Dataset content
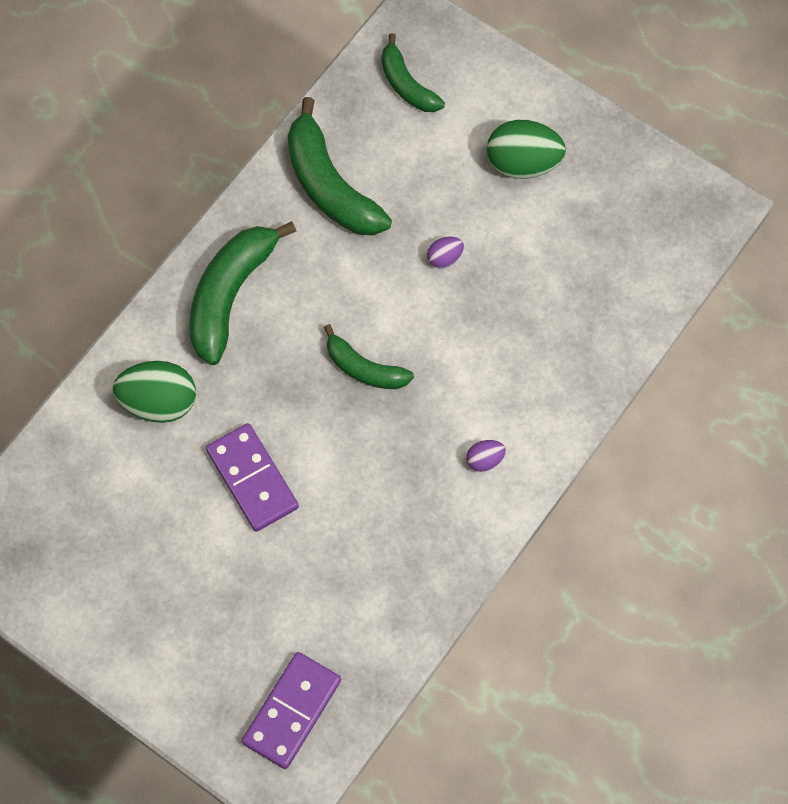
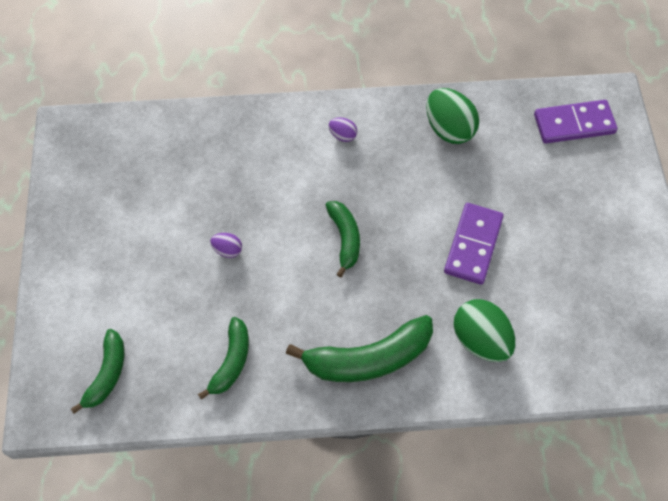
camera: 130 degrees left, 5 degrees down
(329, 185) = (231, 361): green banana -> green banana, size x0.60
(523, 163) = (117, 255): green egg -> green egg (449, 129)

Your assignment
Please write out all the data again word for word, but not the pictures.

Response below
camera: 130 degrees left, 5 degrees down
(329, 185) = (231, 361): green banana -> green banana, size x0.60
(523, 163) = (117, 255): green egg -> green egg (449, 129)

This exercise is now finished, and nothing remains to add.